WHAT TO WORK ON:
Exactly as they stand, the data below are to be printed again.

Records drawn from a dataset:
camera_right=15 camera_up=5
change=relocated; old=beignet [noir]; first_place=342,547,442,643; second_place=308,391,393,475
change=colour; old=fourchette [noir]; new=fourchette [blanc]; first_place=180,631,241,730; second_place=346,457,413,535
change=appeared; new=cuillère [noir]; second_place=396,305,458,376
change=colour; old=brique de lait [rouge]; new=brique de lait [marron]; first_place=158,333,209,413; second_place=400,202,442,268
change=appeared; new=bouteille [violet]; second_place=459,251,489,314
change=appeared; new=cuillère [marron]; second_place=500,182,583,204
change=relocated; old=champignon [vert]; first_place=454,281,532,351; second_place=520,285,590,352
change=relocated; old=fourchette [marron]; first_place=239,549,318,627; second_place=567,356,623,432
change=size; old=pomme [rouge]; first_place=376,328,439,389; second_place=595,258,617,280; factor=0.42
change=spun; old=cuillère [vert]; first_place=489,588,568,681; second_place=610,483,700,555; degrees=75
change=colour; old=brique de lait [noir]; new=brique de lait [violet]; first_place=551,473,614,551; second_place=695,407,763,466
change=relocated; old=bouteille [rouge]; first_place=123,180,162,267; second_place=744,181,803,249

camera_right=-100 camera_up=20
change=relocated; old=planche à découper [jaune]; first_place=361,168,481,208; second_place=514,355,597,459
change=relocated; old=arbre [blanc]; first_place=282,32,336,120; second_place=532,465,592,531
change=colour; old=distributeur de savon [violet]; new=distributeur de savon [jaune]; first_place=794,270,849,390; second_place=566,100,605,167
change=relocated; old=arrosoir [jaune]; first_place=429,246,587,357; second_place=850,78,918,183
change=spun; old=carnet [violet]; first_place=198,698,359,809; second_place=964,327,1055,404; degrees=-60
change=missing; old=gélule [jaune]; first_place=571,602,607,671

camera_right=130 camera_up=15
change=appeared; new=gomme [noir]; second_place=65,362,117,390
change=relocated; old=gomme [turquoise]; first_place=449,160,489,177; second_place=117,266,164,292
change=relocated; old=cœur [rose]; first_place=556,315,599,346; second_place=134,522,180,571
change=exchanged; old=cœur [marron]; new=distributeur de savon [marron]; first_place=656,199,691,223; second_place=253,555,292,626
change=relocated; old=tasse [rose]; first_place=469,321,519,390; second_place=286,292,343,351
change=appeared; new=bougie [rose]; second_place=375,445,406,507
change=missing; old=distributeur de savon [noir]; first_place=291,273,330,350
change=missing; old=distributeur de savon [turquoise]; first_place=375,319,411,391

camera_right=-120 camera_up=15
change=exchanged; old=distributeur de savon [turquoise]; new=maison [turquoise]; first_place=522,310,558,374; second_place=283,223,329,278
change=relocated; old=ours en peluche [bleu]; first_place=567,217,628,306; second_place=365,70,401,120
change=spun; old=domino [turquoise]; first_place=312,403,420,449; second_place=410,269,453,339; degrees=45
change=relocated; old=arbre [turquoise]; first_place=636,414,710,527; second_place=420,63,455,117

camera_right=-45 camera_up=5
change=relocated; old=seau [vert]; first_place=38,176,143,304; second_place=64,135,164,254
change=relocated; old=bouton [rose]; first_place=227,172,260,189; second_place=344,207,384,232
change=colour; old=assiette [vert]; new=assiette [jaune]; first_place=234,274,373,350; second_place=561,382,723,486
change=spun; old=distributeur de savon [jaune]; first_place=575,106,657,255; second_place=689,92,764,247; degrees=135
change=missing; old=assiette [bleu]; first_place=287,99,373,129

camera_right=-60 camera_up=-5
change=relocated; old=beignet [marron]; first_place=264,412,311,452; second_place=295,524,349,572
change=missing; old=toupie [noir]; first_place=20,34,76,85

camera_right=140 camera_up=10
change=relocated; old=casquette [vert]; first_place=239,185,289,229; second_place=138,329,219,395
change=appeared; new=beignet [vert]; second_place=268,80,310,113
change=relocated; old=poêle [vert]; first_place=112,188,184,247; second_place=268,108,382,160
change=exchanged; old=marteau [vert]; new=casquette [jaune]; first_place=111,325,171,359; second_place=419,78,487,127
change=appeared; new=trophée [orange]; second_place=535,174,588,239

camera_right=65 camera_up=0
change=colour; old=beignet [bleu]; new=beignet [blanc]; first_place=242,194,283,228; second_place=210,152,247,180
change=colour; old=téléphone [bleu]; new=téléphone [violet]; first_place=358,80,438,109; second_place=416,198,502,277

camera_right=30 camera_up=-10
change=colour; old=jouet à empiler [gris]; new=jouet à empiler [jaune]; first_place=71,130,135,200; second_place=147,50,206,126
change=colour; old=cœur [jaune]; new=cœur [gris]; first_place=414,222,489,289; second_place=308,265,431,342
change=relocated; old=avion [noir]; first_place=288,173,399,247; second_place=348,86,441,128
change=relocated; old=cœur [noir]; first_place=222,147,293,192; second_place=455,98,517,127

YOUR SOLUTION:
camera_right=15 camera_up=5
change=relocated; old=beignet [noir]; first_place=342,547,442,643; second_place=308,391,393,475
change=colour; old=fourchette [noir]; new=fourchette [blanc]; first_place=180,631,241,730; second_place=346,457,413,535
change=appeared; new=cuillère [noir]; second_place=396,305,458,376
change=colour; old=brique de lait [rouge]; new=brique de lait [marron]; first_place=158,333,209,413; second_place=400,202,442,268
change=appeared; new=bouteille [violet]; second_place=459,251,489,314
change=appeared; new=cuillère [marron]; second_place=500,182,583,204
change=relocated; old=champignon [vert]; first_place=454,281,532,351; second_place=520,285,590,352
change=relocated; old=fourchette [marron]; first_place=239,549,318,627; second_place=567,356,623,432
change=size; old=pomme [rouge]; first_place=376,328,439,389; second_place=595,258,617,280; factor=0.42
change=spun; old=cuillère [vert]; first_place=489,588,568,681; second_place=610,483,700,555; degrees=75
change=colour; old=brique de lait [noir]; new=brique de lait [violet]; first_place=551,473,614,551; second_place=695,407,763,466
change=relocated; old=bouteille [rouge]; first_place=123,180,162,267; second_place=744,181,803,249

camera_right=-100 camera_up=20
change=relocated; old=planche à découper [jaune]; first_place=361,168,481,208; second_place=514,355,597,459
change=relocated; old=arbre [blanc]; first_place=282,32,336,120; second_place=532,465,592,531
change=colour; old=distributeur de savon [violet]; new=distributeur de savon [jaune]; first_place=794,270,849,390; second_place=566,100,605,167
change=relocated; old=arrosoir [jaune]; first_place=429,246,587,357; second_place=850,78,918,183
change=spun; old=carnet [violet]; first_place=198,698,359,809; second_place=964,327,1055,404; degrees=-60
change=missing; old=gélule [jaune]; first_place=571,602,607,671

camera_right=130 camera_up=15
change=appeared; new=gomme [noir]; second_place=65,362,117,390
change=relocated; old=gomme [turquoise]; first_place=449,160,489,177; second_place=117,266,164,292
change=relocated; old=cœur [rose]; first_place=556,315,599,346; second_place=134,522,180,571
change=exchanged; old=cœur [marron]; new=distributeur de savon [marron]; first_place=656,199,691,223; second_place=253,555,292,626
change=relocated; old=tasse [rose]; first_place=469,321,519,390; second_place=286,292,343,351
change=appeared; new=bougie [rose]; second_place=375,445,406,507
change=missing; old=distributeur de savon [noir]; first_place=291,273,330,350
change=missing; old=distributeur de savon [turquoise]; first_place=375,319,411,391

camera_right=-120 camera_up=15
change=exchanged; old=distributeur de savon [turquoise]; new=maison [turquoise]; first_place=522,310,558,374; second_place=283,223,329,278
change=relocated; old=ours en peluche [bleu]; first_place=567,217,628,306; second_place=365,70,401,120
change=spun; old=domino [turquoise]; first_place=312,403,420,449; second_place=410,269,453,339; degrees=45
change=relocated; old=arbre [turquoise]; first_place=636,414,710,527; second_place=420,63,455,117

camera_right=-45 camera_up=5
change=relocated; old=seau [vert]; first_place=38,176,143,304; second_place=64,135,164,254
change=relocated; old=bouton [rose]; first_place=227,172,260,189; second_place=344,207,384,232
change=colour; old=assiette [vert]; new=assiette [jaune]; first_place=234,274,373,350; second_place=561,382,723,486
change=spun; old=distributeur de savon [jaune]; first_place=575,106,657,255; second_place=689,92,764,247; degrees=135
change=missing; old=assiette [bleu]; first_place=287,99,373,129

camera_right=-60 camera_up=-5
change=relocated; old=beignet [marron]; first_place=264,412,311,452; second_place=295,524,349,572
change=missing; old=toupie [noir]; first_place=20,34,76,85

camera_right=140 camera_up=10
change=relocated; old=casquette [vert]; first_place=239,185,289,229; second_place=138,329,219,395
change=appeared; new=beignet [vert]; second_place=268,80,310,113
change=relocated; old=poêle [vert]; first_place=112,188,184,247; second_place=268,108,382,160
change=exchanged; old=marteau [vert]; new=casquette [jaune]; first_place=111,325,171,359; second_place=419,78,487,127
change=appeared; new=trophée [orange]; second_place=535,174,588,239

camera_right=65 camera_up=0
change=colour; old=beignet [bleu]; new=beignet [blanc]; first_place=242,194,283,228; second_place=210,152,247,180
change=colour; old=téléphone [bleu]; new=téléphone [violet]; first_place=358,80,438,109; second_place=416,198,502,277

camera_right=30 camera_up=-10
change=colour; old=jouet à empiler [gris]; new=jouet à empiler [jaune]; first_place=71,130,135,200; second_place=147,50,206,126
change=colour; old=cœur [jaune]; new=cœur [gris]; first_place=414,222,489,289; second_place=308,265,431,342
change=relocated; old=avion [noir]; first_place=288,173,399,247; second_place=348,86,441,128
change=relocated; old=cœur [noir]; first_place=222,147,293,192; second_place=455,98,517,127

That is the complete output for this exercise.